▶ [Source data]
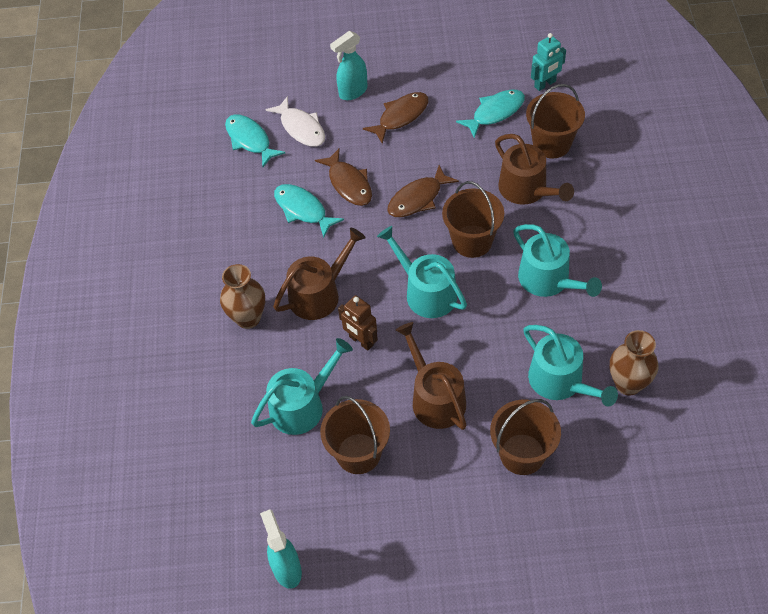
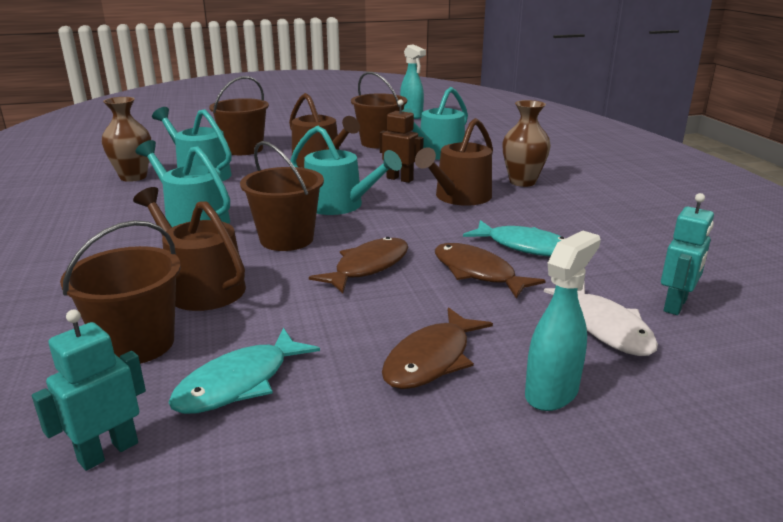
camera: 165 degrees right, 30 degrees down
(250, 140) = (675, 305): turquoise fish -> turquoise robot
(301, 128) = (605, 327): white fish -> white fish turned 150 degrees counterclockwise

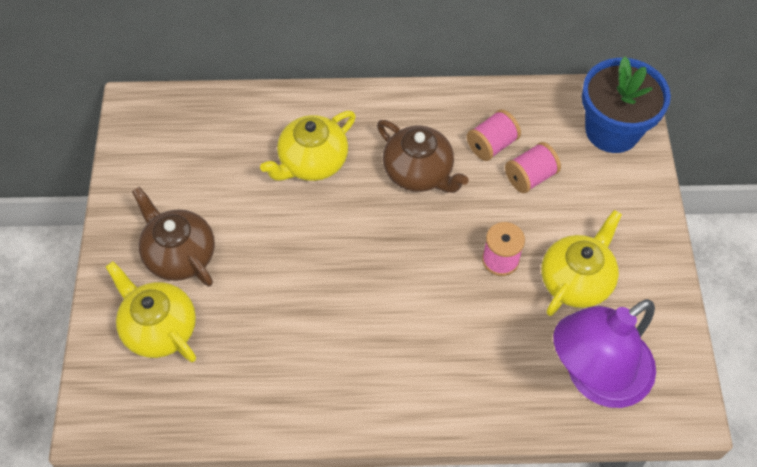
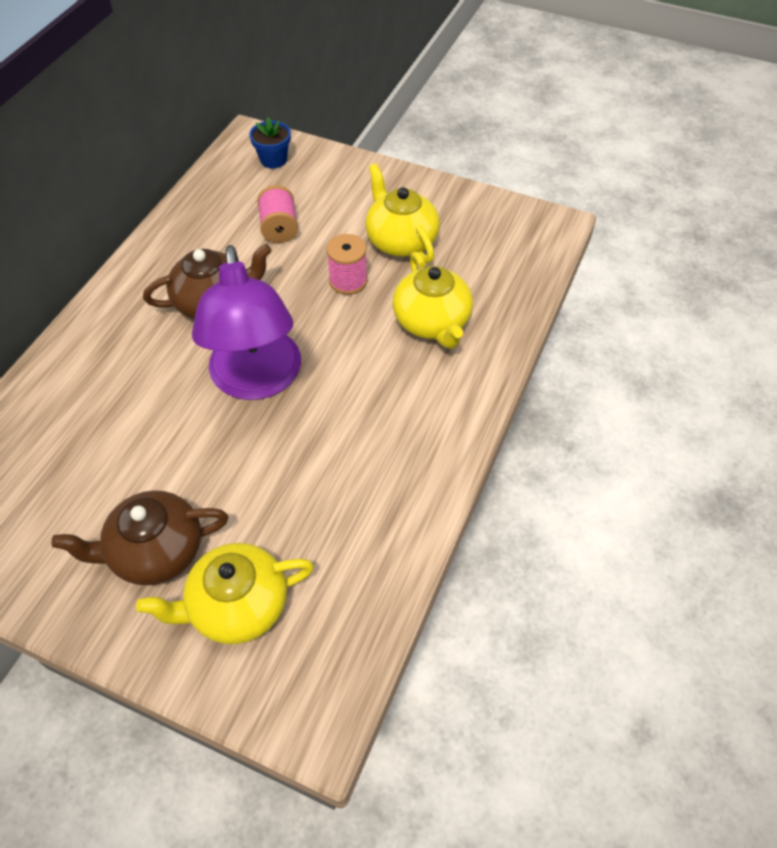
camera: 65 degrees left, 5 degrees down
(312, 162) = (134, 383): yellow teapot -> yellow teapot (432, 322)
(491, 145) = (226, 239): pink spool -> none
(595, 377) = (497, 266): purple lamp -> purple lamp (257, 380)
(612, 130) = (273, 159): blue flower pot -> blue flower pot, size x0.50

▶ [Requirement] Going from the line that contains "camera: 65 degrees left, 5 degrees down" to the last line of the records, reproduce every line as written.

▶ [Answer to this exercise]
camera: 65 degrees left, 5 degrees down
(312, 162) = (134, 383): yellow teapot -> yellow teapot (432, 322)
(491, 145) = (226, 239): pink spool -> none
(595, 377) = (497, 266): purple lamp -> purple lamp (257, 380)
(612, 130) = (273, 159): blue flower pot -> blue flower pot, size x0.50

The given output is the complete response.